DATA RECORDS =>
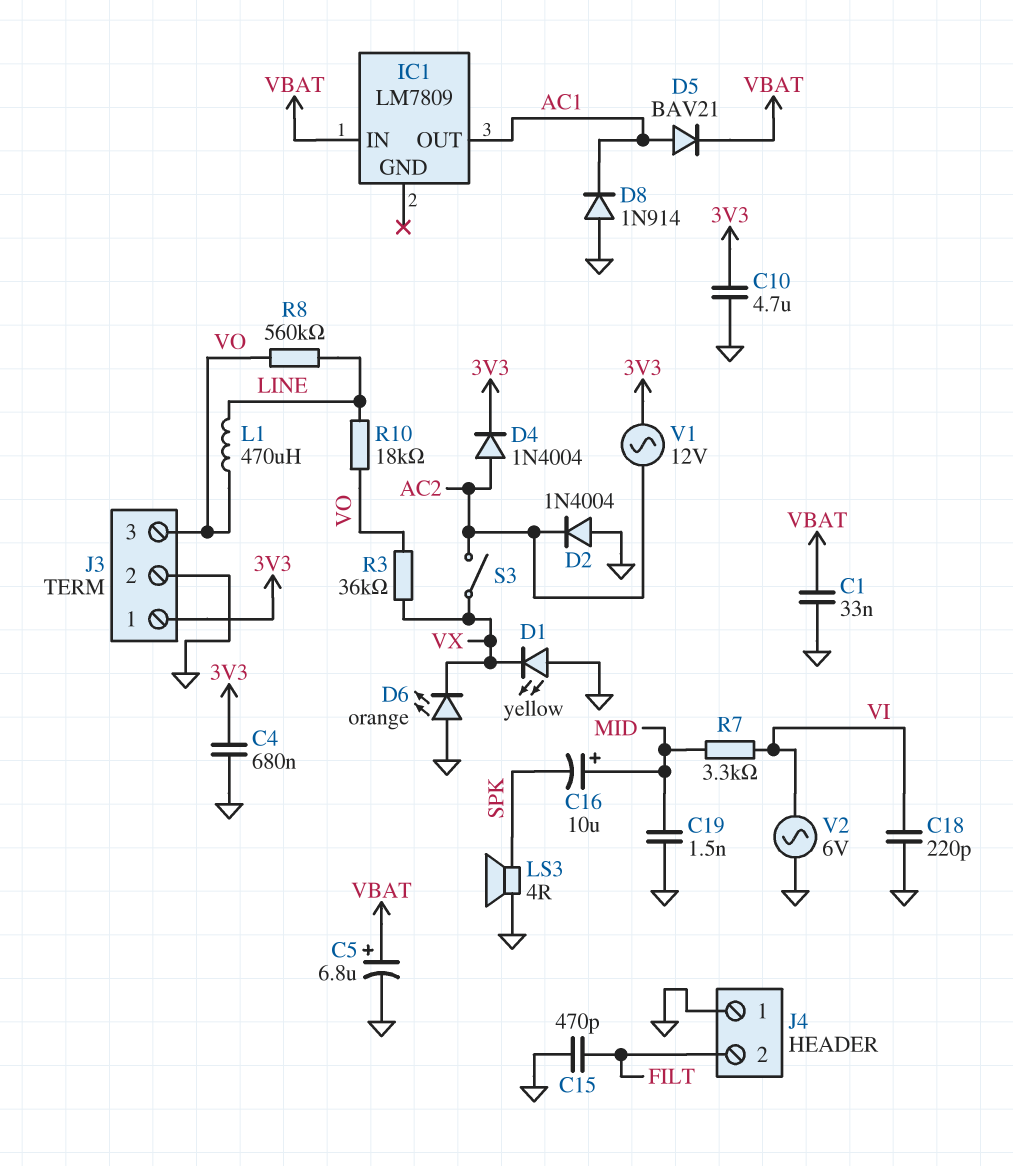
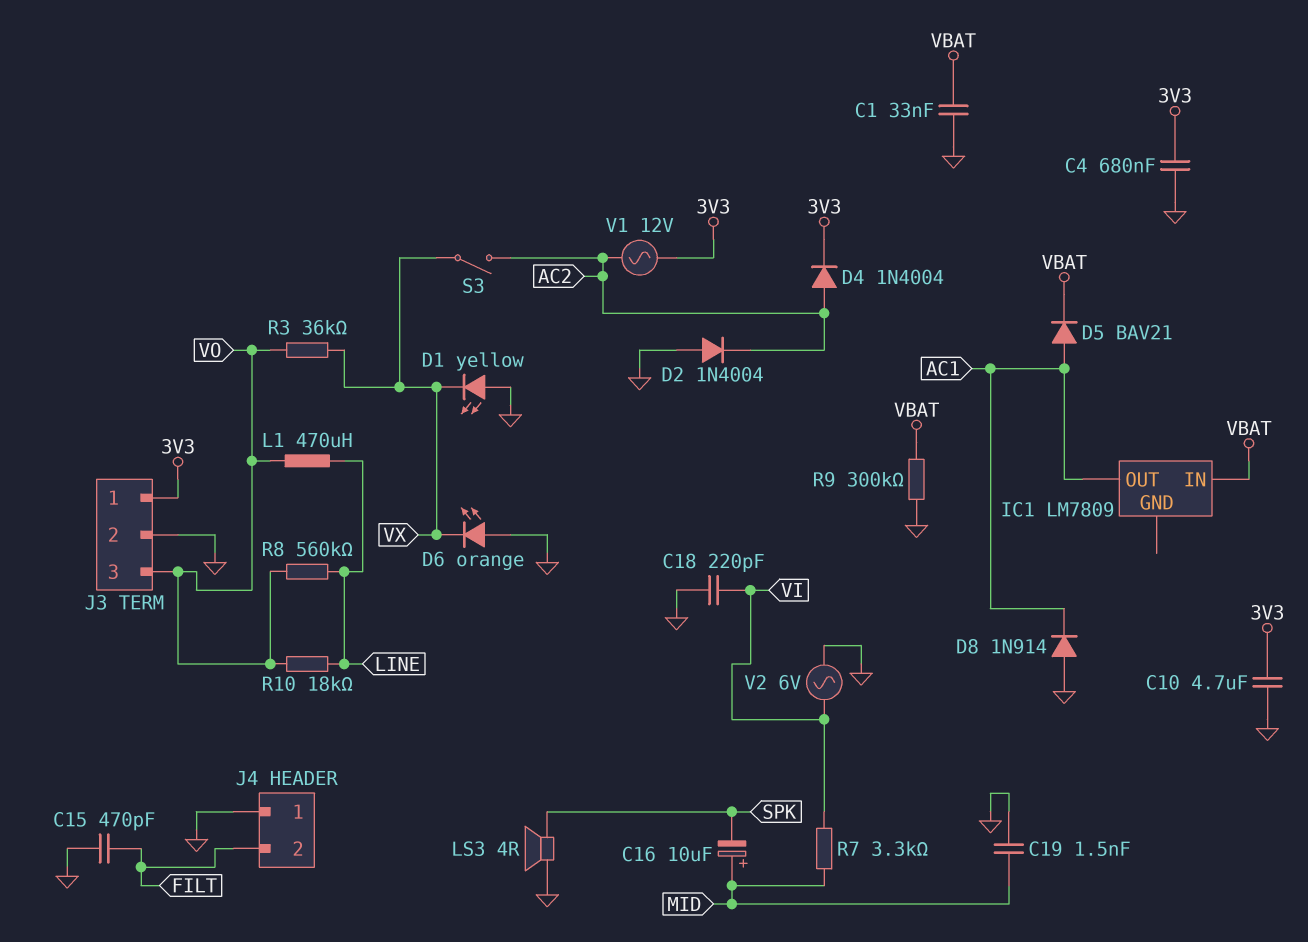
C5: 6.8uF (plus VBAT, minus GND) -> none
R9: none -> 300k (GND, VBAT)

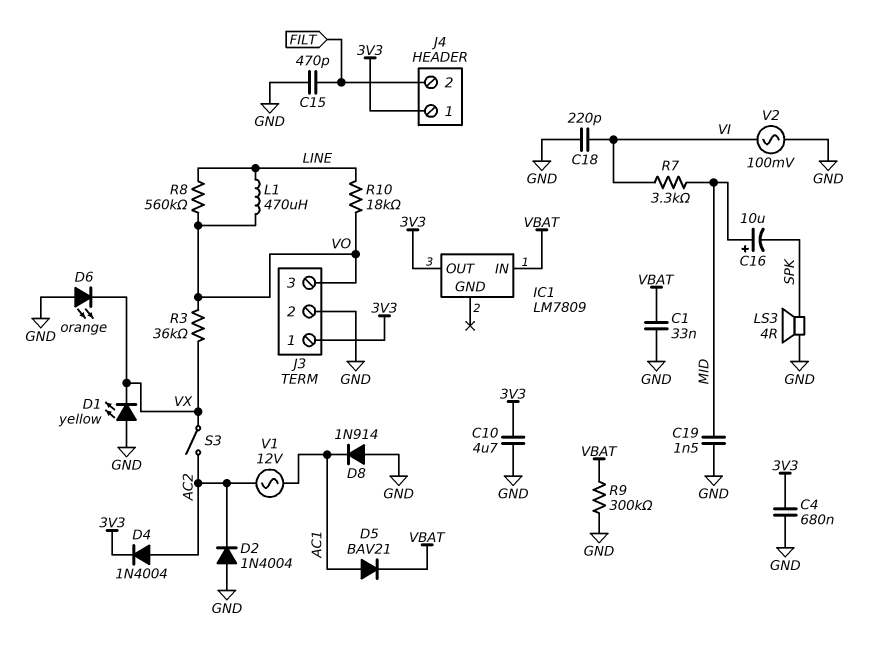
IC1 pin OUT: AC1 -> 3V3
J4 pin 1: GND -> 3V3
V1: AC 12V (3V3, AC2) -> AC 12V (AC1, AC2)
V2: AC 6V (GND, VI) -> AC 100mV (GND, VI)

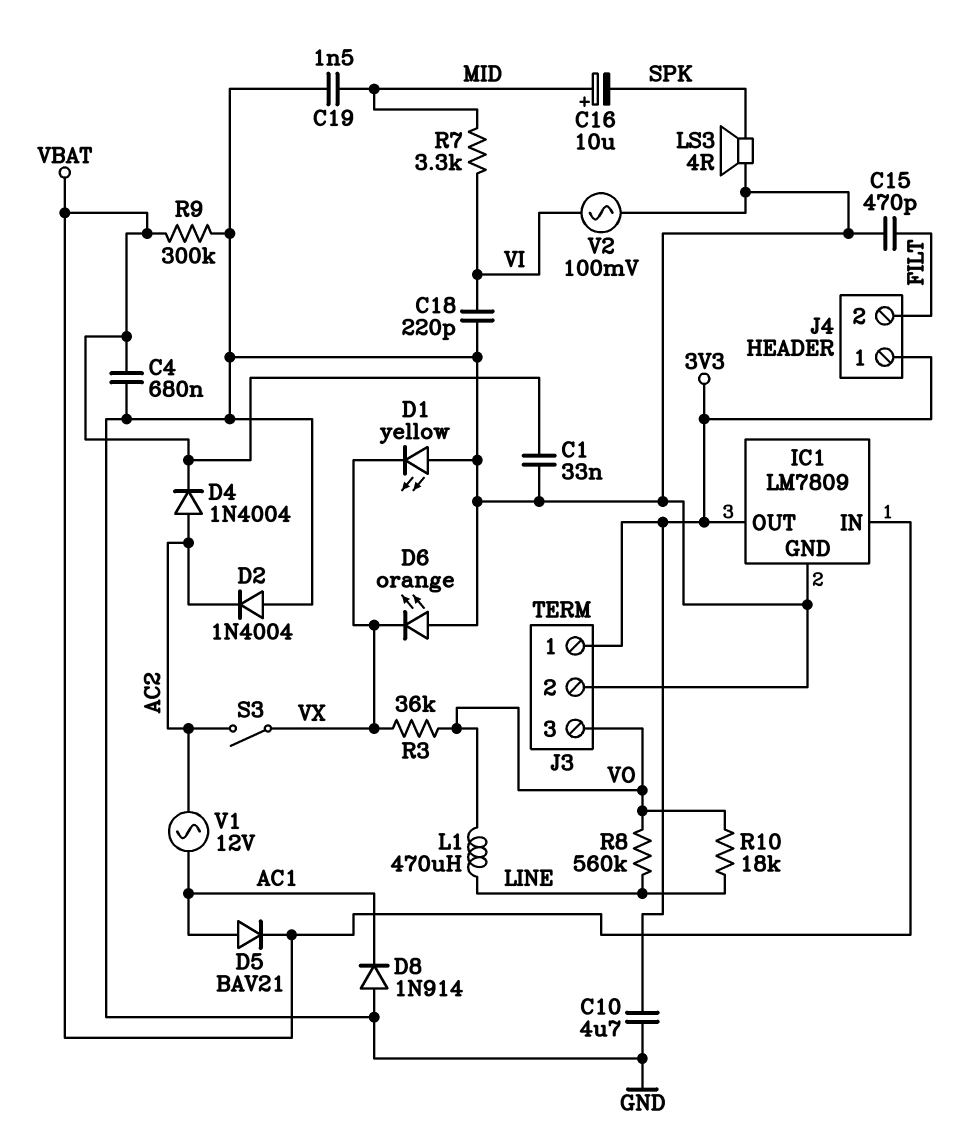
C4: 680nF (3V3, GND) -> 680nF (GND, VBAT)
D4: diode 1N4004 (A AC2, K 3V3) -> diode 1N4004 (A AC2, K VBAT)
IC1 pin GND: none -> GND

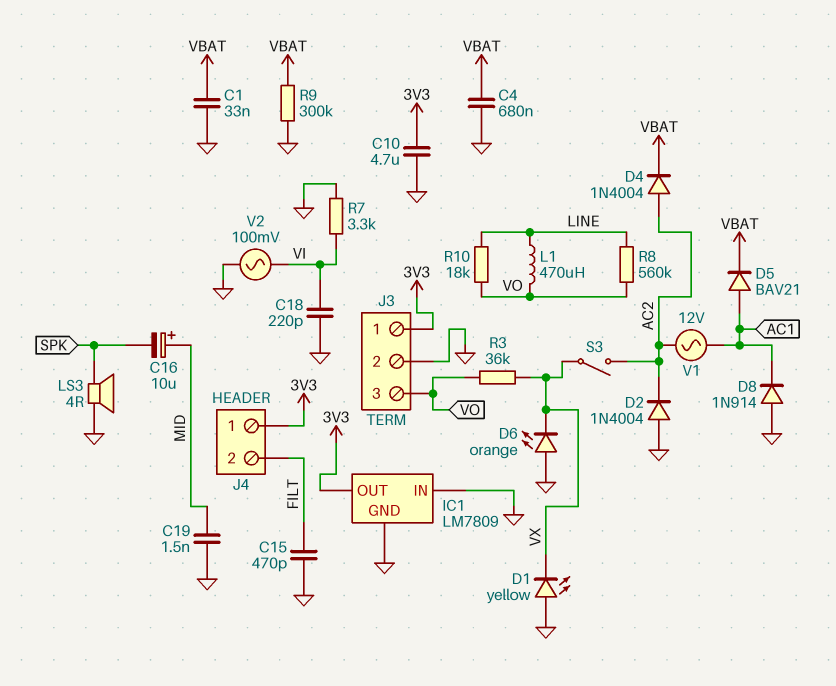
IC1 pin IN: VBAT -> GND
R7: 3.3k (MID, VI) -> 3.3k (GND, VI)

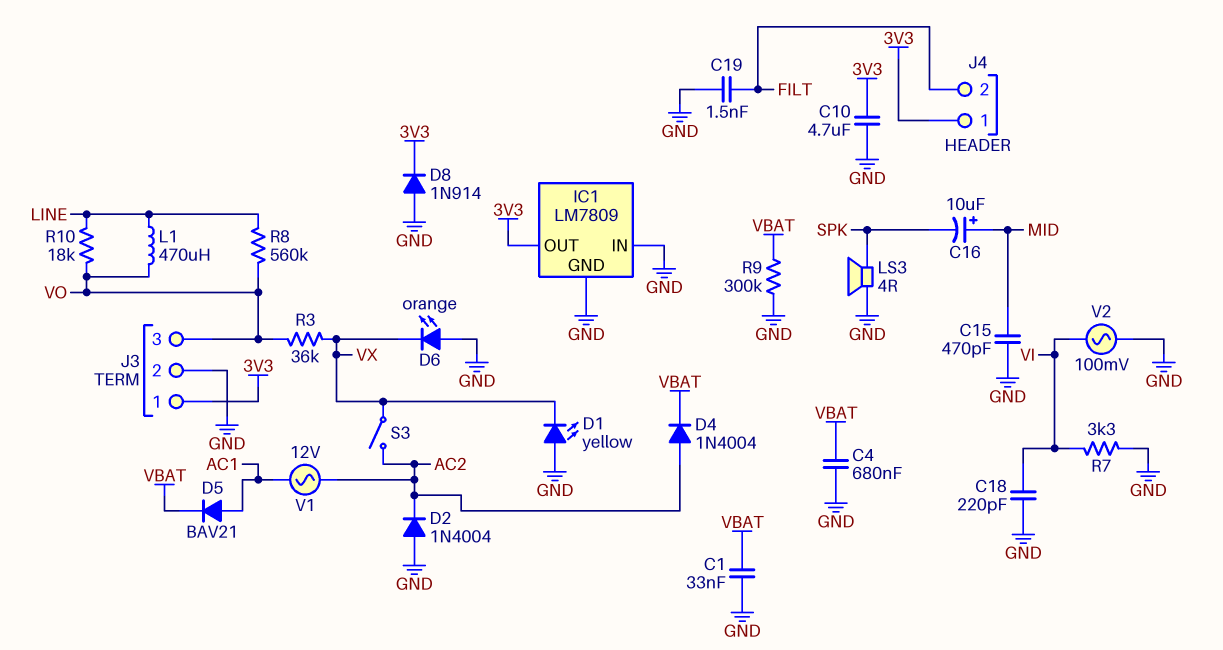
C15: 470pF (FILT, GND) -> 470pF (GND, MID)
C19: 1.5nF (GND, MID) -> 1.5nF (FILT, GND)
D8: diode 1N914 (A GND, K AC1) -> diode 1N914 (A GND, K 3V3)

WORK REQUIRED =>
From the listing above, work out how many lines hold "diode". The answer is the number and nothing more.

SOLUTION FOR THIS TASK =>
2